#### RECORDED INFORMATION ####

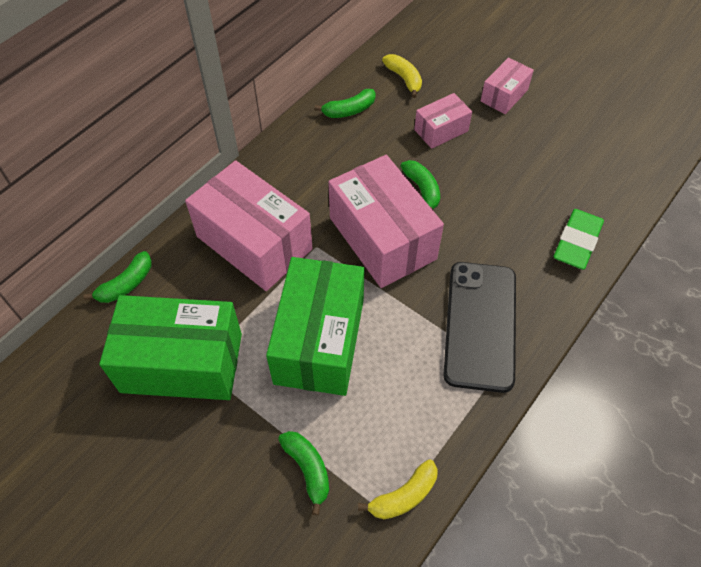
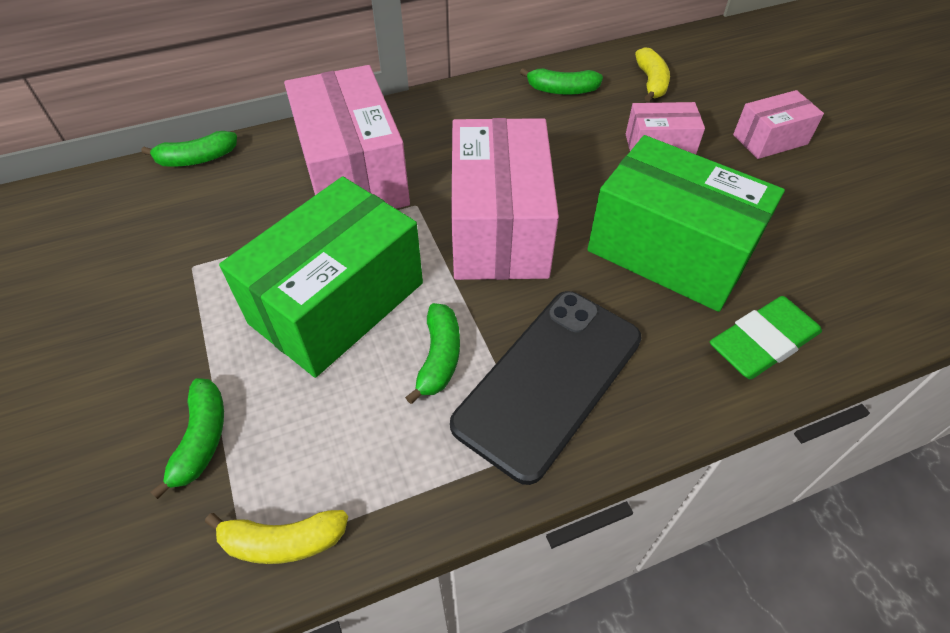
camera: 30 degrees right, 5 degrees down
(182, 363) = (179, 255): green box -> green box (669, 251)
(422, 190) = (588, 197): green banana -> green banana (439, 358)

####

* TASK STATEMENT *
Skipping any pictures, transcribe the full listing exactly.

* YOUR RESPONSE *
camera: 30 degrees right, 5 degrees down
(182, 363) = (179, 255): green box -> green box (669, 251)
(422, 190) = (588, 197): green banana -> green banana (439, 358)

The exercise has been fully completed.